**Your instructions**
Copy the lines from the first one through the one containing "Melbourne: 8:05 -> 8:00", replacing every "none" with "off" and changing nothing else. Give only those lines.

**Exercise input**
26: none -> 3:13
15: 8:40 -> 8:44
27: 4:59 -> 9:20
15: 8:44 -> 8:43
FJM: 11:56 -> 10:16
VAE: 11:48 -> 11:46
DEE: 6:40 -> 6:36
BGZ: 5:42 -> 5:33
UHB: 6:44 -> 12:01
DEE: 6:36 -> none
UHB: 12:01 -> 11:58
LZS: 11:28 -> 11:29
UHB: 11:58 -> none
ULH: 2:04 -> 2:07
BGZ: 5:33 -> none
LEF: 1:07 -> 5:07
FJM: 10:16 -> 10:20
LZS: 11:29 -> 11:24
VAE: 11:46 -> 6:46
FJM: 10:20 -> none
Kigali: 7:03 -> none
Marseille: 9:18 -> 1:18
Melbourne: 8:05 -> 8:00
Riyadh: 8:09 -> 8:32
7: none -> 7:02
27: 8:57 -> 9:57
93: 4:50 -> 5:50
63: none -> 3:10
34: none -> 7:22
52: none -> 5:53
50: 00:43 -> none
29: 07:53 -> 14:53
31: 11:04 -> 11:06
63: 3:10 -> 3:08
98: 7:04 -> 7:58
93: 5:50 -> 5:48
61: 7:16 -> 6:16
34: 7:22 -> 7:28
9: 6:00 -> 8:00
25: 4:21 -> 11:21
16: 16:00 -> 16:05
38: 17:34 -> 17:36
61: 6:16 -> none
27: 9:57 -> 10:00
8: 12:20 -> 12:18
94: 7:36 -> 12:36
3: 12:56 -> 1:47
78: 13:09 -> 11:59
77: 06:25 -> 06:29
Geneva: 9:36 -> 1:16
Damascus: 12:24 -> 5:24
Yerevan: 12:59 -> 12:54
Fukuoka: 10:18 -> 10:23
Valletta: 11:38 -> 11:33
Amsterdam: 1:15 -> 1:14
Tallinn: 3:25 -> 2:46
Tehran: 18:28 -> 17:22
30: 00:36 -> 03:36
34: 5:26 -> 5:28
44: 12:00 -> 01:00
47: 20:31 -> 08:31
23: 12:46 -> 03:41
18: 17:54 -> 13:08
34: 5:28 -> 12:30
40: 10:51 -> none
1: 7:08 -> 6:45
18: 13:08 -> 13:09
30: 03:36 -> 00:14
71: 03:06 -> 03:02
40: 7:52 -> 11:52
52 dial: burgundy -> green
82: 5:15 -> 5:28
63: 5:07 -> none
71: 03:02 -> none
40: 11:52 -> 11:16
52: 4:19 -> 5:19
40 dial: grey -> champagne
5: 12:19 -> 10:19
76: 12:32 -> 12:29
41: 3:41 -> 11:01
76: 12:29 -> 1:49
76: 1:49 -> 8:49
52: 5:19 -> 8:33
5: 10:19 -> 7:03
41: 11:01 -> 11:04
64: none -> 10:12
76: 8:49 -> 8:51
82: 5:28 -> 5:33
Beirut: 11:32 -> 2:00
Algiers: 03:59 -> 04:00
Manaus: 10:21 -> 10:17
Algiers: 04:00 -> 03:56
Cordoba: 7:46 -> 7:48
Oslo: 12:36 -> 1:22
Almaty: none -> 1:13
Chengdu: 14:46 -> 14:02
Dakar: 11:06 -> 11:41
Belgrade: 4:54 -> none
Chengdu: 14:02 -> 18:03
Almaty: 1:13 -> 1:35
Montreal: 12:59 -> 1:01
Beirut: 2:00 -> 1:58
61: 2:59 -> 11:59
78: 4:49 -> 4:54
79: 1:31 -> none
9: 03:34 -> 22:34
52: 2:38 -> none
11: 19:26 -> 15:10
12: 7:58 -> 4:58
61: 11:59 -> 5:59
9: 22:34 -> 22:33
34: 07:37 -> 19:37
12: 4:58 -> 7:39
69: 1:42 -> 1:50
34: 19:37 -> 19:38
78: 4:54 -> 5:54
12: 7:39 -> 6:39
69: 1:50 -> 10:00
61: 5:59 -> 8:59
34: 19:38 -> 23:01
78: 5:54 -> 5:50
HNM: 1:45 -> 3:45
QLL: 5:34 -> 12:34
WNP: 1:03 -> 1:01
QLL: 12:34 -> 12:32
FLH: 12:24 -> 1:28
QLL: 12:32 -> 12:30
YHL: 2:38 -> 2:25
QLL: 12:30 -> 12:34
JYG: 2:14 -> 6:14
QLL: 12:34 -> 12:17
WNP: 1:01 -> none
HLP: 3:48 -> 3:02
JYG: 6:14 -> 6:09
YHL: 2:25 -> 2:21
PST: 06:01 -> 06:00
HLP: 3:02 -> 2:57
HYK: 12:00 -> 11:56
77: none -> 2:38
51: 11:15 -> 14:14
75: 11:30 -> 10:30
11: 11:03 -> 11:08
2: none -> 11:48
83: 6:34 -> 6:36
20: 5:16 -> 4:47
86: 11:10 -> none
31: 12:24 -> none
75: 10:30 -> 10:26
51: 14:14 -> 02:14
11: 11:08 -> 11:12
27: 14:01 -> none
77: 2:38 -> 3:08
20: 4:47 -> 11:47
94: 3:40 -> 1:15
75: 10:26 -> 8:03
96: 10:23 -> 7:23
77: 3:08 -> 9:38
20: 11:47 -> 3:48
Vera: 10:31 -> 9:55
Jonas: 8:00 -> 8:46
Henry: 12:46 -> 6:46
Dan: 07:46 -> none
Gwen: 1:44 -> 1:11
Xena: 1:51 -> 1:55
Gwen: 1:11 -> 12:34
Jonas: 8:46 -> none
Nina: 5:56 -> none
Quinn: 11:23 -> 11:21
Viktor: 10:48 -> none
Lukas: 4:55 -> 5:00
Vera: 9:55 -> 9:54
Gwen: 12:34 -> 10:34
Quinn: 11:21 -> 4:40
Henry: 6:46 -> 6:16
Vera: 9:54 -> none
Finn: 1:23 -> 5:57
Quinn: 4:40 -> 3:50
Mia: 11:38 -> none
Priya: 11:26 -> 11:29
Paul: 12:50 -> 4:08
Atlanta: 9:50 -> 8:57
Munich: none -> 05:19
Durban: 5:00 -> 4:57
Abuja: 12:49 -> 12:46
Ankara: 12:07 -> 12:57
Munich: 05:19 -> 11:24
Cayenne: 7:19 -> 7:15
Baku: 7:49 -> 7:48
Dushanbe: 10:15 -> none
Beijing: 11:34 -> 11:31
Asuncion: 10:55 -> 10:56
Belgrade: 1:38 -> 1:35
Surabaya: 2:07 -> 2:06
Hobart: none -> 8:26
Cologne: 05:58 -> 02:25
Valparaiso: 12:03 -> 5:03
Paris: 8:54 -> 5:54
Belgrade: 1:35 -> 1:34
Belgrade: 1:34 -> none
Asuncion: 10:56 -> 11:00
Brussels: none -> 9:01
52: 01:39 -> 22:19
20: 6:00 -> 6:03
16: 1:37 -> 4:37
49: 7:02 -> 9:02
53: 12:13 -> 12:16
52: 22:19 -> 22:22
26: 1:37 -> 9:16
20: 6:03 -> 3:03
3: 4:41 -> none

**Response**
26: off -> 3:13
15: 8:40 -> 8:44
27: 4:59 -> 9:20
15: 8:44 -> 8:43
FJM: 11:56 -> 10:16
VAE: 11:48 -> 11:46
DEE: 6:40 -> 6:36
BGZ: 5:42 -> 5:33
UHB: 6:44 -> 12:01
DEE: 6:36 -> off
UHB: 12:01 -> 11:58
LZS: 11:28 -> 11:29
UHB: 11:58 -> off
ULH: 2:04 -> 2:07
BGZ: 5:33 -> off
LEF: 1:07 -> 5:07
FJM: 10:16 -> 10:20
LZS: 11:29 -> 11:24
VAE: 11:46 -> 6:46
FJM: 10:20 -> off
Kigali: 7:03 -> off
Marseille: 9:18 -> 1:18
Melbourne: 8:05 -> 8:00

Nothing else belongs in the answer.